▶ [Recorded information]:
• • • • •

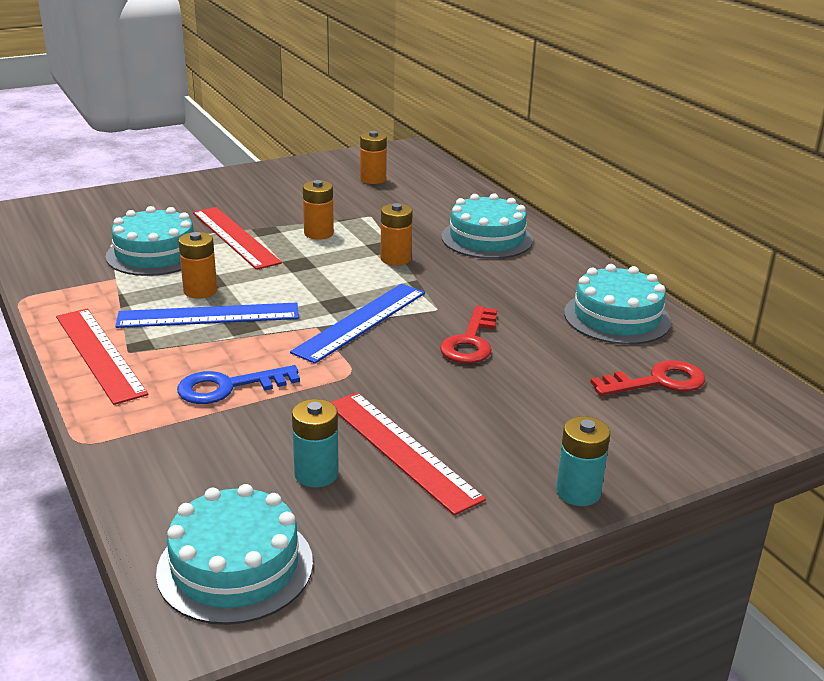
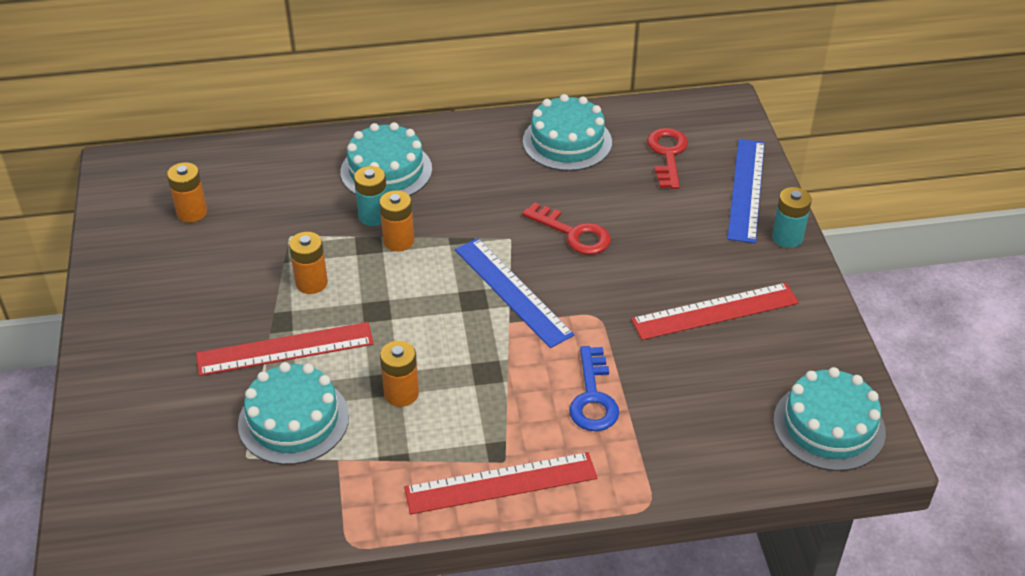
camera: 70 degrees left, 15 degrees up
(208, 316) = (457, 394): blue ruler -> blue ruler (746, 189)
(316, 474) = (733, 364): turquoise battery -> turquoise battery (373, 216)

• • • • •

▶ [Task details]: Output the listing above exactly as it stands; no picture should appear.

▶ [Solution below]:
camera: 70 degrees left, 15 degrees up
(208, 316) = (457, 394): blue ruler -> blue ruler (746, 189)
(316, 474) = (733, 364): turquoise battery -> turquoise battery (373, 216)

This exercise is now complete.